■ Your goal ■
Report every line of the data where the string "AUDIO" appears.

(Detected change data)
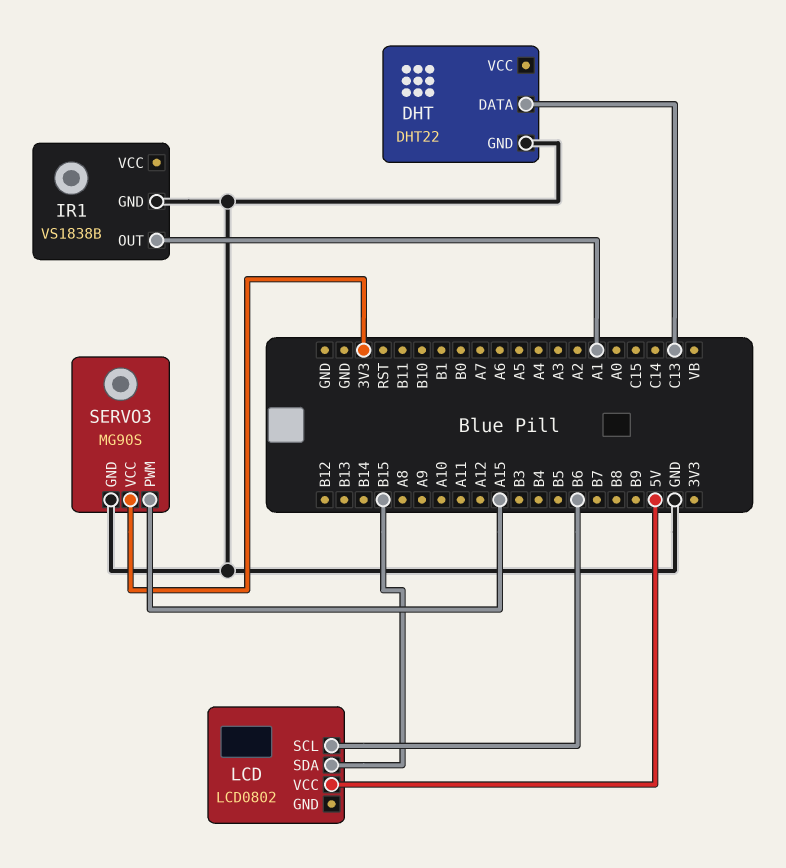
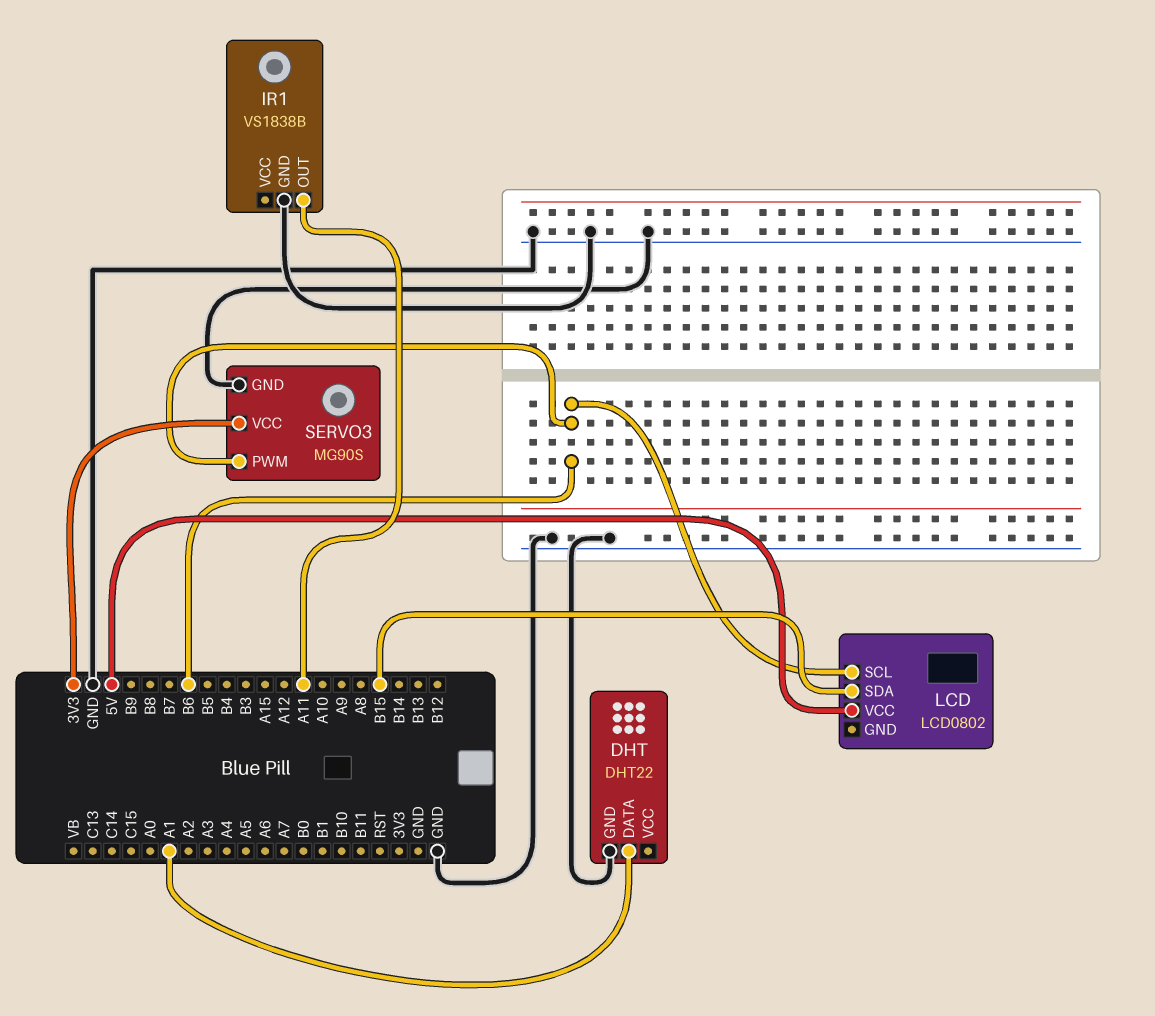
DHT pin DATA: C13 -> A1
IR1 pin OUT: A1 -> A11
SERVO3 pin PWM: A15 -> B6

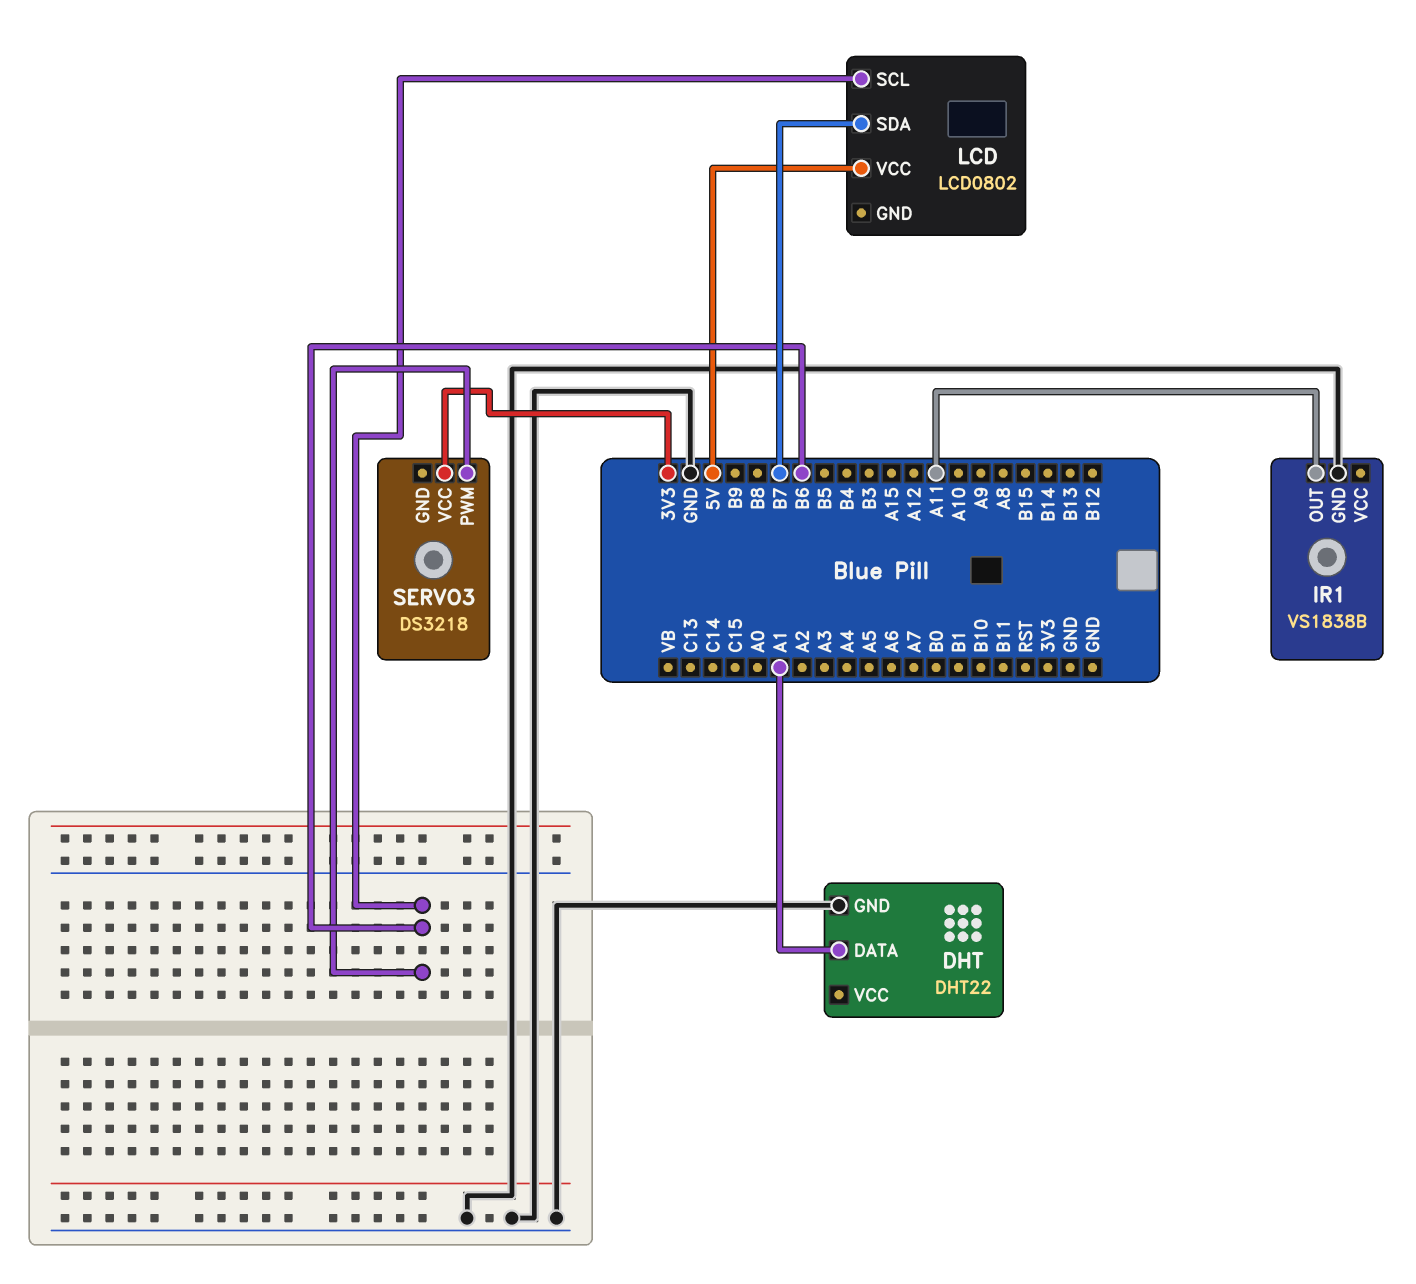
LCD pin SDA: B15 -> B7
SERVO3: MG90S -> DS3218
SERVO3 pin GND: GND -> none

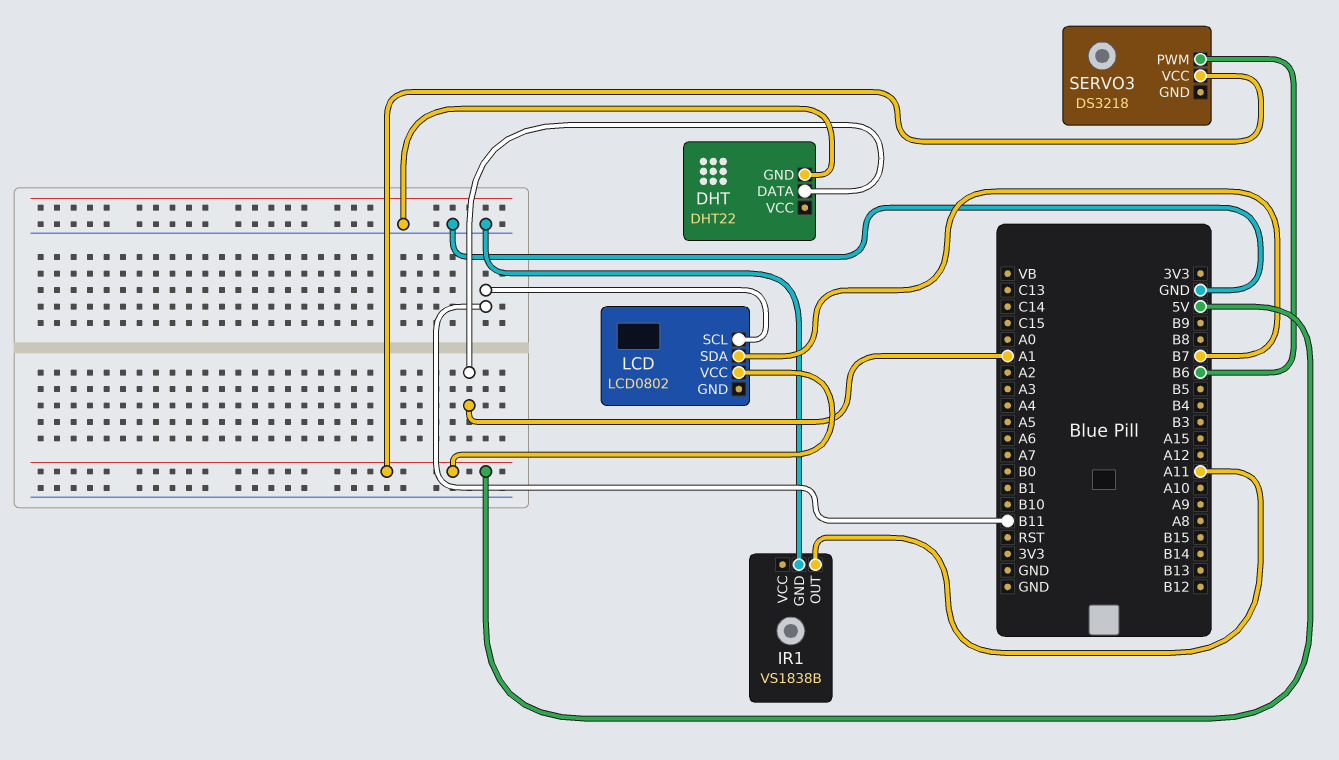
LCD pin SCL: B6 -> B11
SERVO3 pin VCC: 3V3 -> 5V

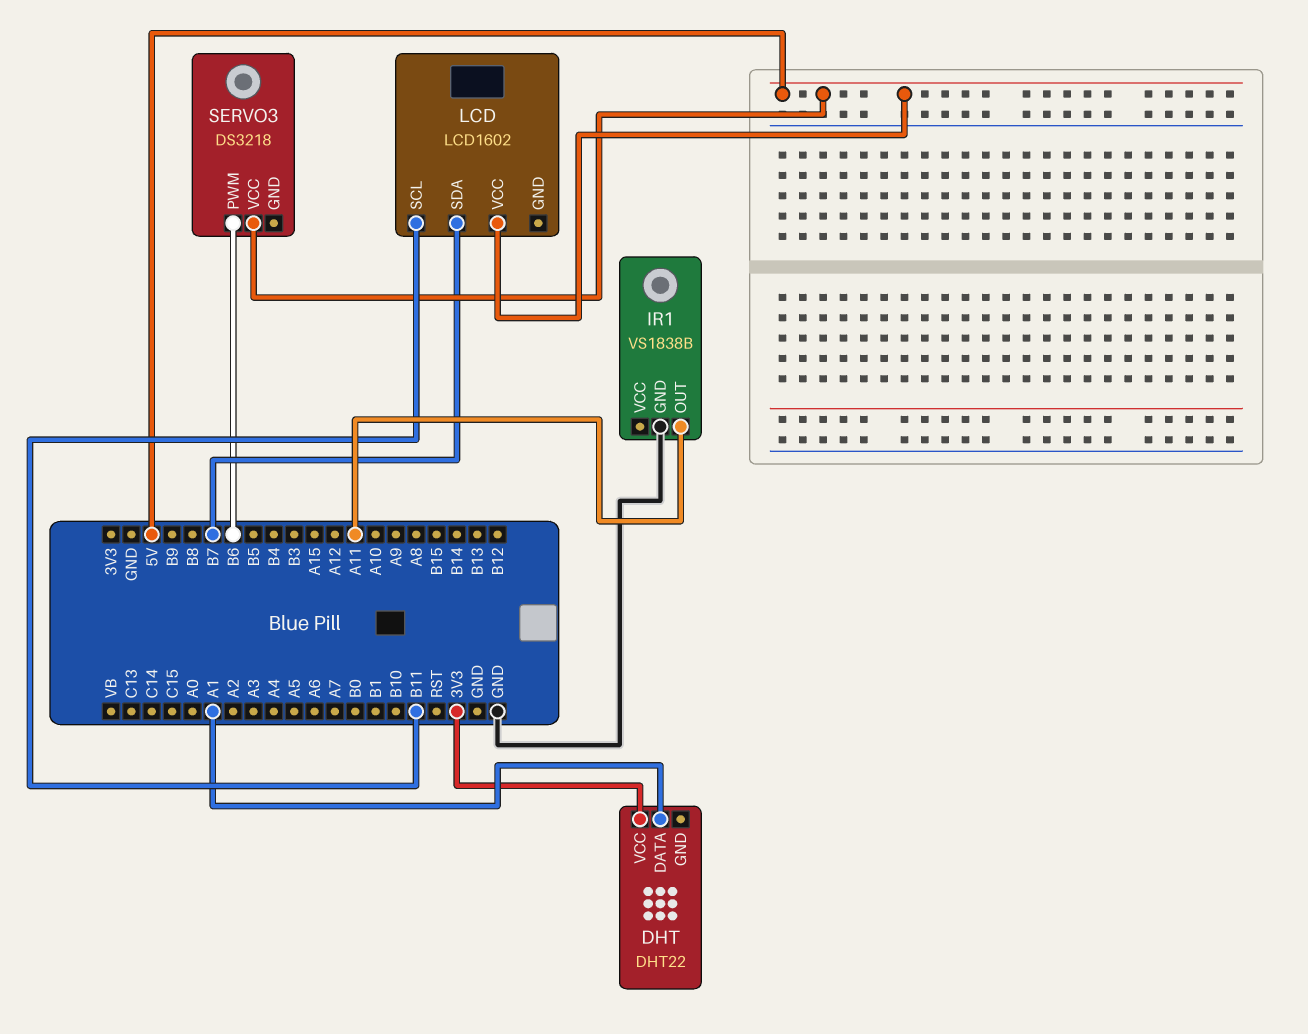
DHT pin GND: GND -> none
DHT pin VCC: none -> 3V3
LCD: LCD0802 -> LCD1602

* * *

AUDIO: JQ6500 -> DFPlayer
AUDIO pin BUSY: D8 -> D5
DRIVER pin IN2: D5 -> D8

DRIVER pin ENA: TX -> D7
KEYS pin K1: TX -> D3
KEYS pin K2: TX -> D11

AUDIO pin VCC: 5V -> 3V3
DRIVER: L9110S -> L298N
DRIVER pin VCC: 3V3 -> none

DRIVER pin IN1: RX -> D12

■ Exercise response ■
AUDIO: JQ6500 -> DFPlayer
AUDIO pin BUSY: D8 -> D5
AUDIO pin VCC: 5V -> 3V3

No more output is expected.